| INSTRUCTIONS FOR THE TASK |
Restate each entry below word for word, without skipping any.

| MATERIAL PROVIDED |
######

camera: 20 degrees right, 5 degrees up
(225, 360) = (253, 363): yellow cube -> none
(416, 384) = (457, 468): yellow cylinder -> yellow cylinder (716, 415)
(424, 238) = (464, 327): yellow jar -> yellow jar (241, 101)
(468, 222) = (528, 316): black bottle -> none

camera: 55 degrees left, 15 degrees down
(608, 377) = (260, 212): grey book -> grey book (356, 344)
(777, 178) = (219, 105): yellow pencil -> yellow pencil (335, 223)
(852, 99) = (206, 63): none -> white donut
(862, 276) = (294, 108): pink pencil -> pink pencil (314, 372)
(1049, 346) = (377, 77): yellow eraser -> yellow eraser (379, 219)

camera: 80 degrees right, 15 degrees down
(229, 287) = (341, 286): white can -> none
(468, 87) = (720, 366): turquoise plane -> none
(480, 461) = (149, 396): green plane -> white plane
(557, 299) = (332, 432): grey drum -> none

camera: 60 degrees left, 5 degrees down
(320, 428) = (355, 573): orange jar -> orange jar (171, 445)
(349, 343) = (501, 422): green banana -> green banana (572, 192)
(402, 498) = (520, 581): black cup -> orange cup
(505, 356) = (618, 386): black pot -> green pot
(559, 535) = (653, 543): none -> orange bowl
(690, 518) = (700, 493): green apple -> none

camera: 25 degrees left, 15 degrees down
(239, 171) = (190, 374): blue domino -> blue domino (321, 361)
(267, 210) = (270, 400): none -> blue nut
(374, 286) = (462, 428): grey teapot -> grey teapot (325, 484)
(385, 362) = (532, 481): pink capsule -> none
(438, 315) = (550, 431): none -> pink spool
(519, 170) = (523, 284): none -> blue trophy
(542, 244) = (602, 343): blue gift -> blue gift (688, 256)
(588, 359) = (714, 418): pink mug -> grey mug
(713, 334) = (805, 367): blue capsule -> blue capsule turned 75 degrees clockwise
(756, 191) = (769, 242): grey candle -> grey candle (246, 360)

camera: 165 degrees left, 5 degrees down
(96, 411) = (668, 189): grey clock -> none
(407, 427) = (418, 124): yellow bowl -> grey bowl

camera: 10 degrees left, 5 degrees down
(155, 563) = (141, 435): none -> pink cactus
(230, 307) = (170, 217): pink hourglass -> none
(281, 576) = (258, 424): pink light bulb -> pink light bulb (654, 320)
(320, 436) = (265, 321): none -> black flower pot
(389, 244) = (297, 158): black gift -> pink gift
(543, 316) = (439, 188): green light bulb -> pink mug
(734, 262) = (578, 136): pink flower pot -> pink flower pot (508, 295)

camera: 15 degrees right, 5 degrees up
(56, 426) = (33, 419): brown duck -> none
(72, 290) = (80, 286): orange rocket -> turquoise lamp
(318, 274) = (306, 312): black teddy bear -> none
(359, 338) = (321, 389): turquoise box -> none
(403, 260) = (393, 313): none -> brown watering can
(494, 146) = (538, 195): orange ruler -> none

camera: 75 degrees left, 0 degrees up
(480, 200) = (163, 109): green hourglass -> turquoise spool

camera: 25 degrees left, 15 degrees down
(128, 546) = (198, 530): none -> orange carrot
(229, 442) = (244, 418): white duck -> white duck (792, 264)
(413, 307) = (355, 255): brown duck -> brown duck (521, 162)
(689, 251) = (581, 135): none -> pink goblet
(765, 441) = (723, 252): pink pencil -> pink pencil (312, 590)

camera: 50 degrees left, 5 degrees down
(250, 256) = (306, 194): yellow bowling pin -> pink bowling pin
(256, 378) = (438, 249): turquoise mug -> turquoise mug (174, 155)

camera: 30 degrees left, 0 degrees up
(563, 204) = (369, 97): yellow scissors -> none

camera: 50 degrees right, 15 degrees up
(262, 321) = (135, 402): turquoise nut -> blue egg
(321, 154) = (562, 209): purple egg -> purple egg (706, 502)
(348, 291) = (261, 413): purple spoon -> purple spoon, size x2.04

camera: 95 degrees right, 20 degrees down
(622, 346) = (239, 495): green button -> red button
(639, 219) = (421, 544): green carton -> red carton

######

| EXERCISE RESULT |
camera: 20 degrees right, 5 degrees up
(225, 360) = (253, 363): yellow cube -> none
(416, 384) = (457, 468): yellow cylinder -> yellow cylinder (716, 415)
(424, 238) = (464, 327): yellow jar -> yellow jar (241, 101)
(468, 222) = (528, 316): black bottle -> none

camera: 55 degrees left, 15 degrees down
(608, 377) = (260, 212): grey book -> grey book (356, 344)
(777, 178) = (219, 105): yellow pencil -> yellow pencil (335, 223)
(852, 99) = (206, 63): none -> white donut
(862, 276) = (294, 108): pink pencil -> pink pencil (314, 372)
(1049, 346) = (377, 77): yellow eraser -> yellow eraser (379, 219)

camera: 80 degrees right, 15 degrees down
(229, 287) = (341, 286): white can -> none
(468, 87) = (720, 366): turquoise plane -> none
(480, 461) = (149, 396): green plane -> white plane
(557, 299) = (332, 432): grey drum -> none

camera: 60 degrees left, 5 degrees down
(320, 428) = (355, 573): orange jar -> orange jar (171, 445)
(349, 343) = (501, 422): green banana -> green banana (572, 192)
(402, 498) = (520, 581): black cup -> orange cup
(505, 356) = (618, 386): black pot -> green pot
(559, 535) = (653, 543): none -> orange bowl
(690, 518) = (700, 493): green apple -> none

camera: 25 degrees left, 15 degrees down
(239, 171) = (190, 374): blue domino -> blue domino (321, 361)
(267, 210) = (270, 400): none -> blue nut
(374, 286) = (462, 428): grey teapot -> grey teapot (325, 484)
(385, 362) = (532, 481): pink capsule -> none
(438, 315) = (550, 431): none -> pink spool
(519, 170) = (523, 284): none -> blue trophy
(542, 244) = (602, 343): blue gift -> blue gift (688, 256)
(588, 359) = (714, 418): pink mug -> grey mug
(713, 334) = (805, 367): blue capsule -> blue capsule turned 75 degrees clockwise
(756, 191) = (769, 242): grey candle -> grey candle (246, 360)

camera: 165 degrees left, 5 degrees down
(96, 411) = (668, 189): grey clock -> none
(407, 427) = (418, 124): yellow bowl -> grey bowl

camera: 10 degrees left, 5 degrees down
(155, 563) = (141, 435): none -> pink cactus
(230, 307) = (170, 217): pink hourglass -> none
(281, 576) = (258, 424): pink light bulb -> pink light bulb (654, 320)
(320, 436) = (265, 321): none -> black flower pot
(389, 244) = (297, 158): black gift -> pink gift
(543, 316) = (439, 188): green light bulb -> pink mug
(734, 262) = (578, 136): pink flower pot -> pink flower pot (508, 295)

camera: 15 degrees right, 5 degrees up
(56, 426) = (33, 419): brown duck -> none
(72, 290) = (80, 286): orange rocket -> turquoise lamp
(318, 274) = (306, 312): black teddy bear -> none
(359, 338) = (321, 389): turquoise box -> none
(403, 260) = (393, 313): none -> brown watering can
(494, 146) = (538, 195): orange ruler -> none

camera: 75 degrees left, 0 degrees up
(480, 200) = (163, 109): green hourglass -> turquoise spool

camera: 25 degrees left, 15 degrees down
(128, 546) = (198, 530): none -> orange carrot
(229, 442) = (244, 418): white duck -> white duck (792, 264)
(413, 307) = (355, 255): brown duck -> brown duck (521, 162)
(689, 251) = (581, 135): none -> pink goblet
(765, 441) = (723, 252): pink pencil -> pink pencil (312, 590)

camera: 50 degrees left, 5 degrees down
(250, 256) = (306, 194): yellow bowling pin -> pink bowling pin
(256, 378) = (438, 249): turquoise mug -> turquoise mug (174, 155)

camera: 30 degrees left, 0 degrees up
(563, 204) = (369, 97): yellow scissors -> none

camera: 50 degrees right, 15 degrees up
(262, 321) = (135, 402): turquoise nut -> blue egg
(321, 154) = (562, 209): purple egg -> purple egg (706, 502)
(348, 291) = (261, 413): purple spoon -> purple spoon, size x2.04

camera: 95 degrees right, 20 degrees down
(622, 346) = (239, 495): green button -> red button
(639, 219) = (421, 544): green carton -> red carton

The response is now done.